> Exercise prompt
Pull out of the data below the stretch of lines bounded by the one containing "(171, 348) = (566, 451): green" and the one containing "(465, 239) = (293, 244): none", both bounds included, unchanged.

BEGIN Dataset extract

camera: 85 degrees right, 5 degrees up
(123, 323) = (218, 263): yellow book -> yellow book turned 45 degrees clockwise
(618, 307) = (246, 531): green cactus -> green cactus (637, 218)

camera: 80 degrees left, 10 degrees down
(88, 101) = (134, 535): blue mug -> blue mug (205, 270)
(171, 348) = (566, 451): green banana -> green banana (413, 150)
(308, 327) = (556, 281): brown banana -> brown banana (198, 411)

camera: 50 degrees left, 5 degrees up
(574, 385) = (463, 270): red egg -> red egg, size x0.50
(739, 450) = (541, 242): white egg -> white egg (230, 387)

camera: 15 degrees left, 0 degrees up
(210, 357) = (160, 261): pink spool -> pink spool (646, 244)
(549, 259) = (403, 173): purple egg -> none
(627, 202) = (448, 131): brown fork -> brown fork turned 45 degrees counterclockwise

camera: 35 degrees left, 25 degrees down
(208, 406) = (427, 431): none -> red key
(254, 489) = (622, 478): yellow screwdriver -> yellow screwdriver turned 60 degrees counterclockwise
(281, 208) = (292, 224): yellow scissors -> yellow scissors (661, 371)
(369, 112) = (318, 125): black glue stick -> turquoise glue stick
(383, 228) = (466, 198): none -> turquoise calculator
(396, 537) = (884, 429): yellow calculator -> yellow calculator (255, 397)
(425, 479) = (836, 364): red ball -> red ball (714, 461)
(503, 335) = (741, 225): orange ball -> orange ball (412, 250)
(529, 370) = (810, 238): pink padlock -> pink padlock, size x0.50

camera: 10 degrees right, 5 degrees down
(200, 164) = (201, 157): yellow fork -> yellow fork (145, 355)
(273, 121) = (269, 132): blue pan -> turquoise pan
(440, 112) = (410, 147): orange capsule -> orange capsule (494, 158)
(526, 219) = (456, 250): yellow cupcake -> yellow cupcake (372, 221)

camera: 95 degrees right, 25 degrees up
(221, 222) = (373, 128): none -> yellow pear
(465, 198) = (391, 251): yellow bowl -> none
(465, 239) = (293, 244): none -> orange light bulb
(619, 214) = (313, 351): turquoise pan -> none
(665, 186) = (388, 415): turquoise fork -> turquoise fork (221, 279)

END Dataset extract

> Problem solution
(171, 348) = (566, 451): green banana -> green banana (413, 150)
(308, 327) = (556, 281): brown banana -> brown banana (198, 411)

camera: 50 degrees left, 5 degrees up
(574, 385) = (463, 270): red egg -> red egg, size x0.50
(739, 450) = (541, 242): white egg -> white egg (230, 387)

camera: 15 degrees left, 0 degrees up
(210, 357) = (160, 261): pink spool -> pink spool (646, 244)
(549, 259) = (403, 173): purple egg -> none
(627, 202) = (448, 131): brown fork -> brown fork turned 45 degrees counterclockwise

camera: 35 degrees left, 25 degrees down
(208, 406) = (427, 431): none -> red key
(254, 489) = (622, 478): yellow screwdriver -> yellow screwdriver turned 60 degrees counterclockwise
(281, 208) = (292, 224): yellow scissors -> yellow scissors (661, 371)
(369, 112) = (318, 125): black glue stick -> turquoise glue stick
(383, 228) = (466, 198): none -> turquoise calculator
(396, 537) = (884, 429): yellow calculator -> yellow calculator (255, 397)
(425, 479) = (836, 364): red ball -> red ball (714, 461)
(503, 335) = (741, 225): orange ball -> orange ball (412, 250)
(529, 370) = (810, 238): pink padlock -> pink padlock, size x0.50

camera: 10 degrees right, 5 degrees down
(200, 164) = (201, 157): yellow fork -> yellow fork (145, 355)
(273, 121) = (269, 132): blue pan -> turquoise pan
(440, 112) = (410, 147): orange capsule -> orange capsule (494, 158)
(526, 219) = (456, 250): yellow cupcake -> yellow cupcake (372, 221)

camera: 95 degrees right, 25 degrees up
(221, 222) = (373, 128): none -> yellow pear
(465, 198) = (391, 251): yellow bowl -> none
(465, 239) = (293, 244): none -> orange light bulb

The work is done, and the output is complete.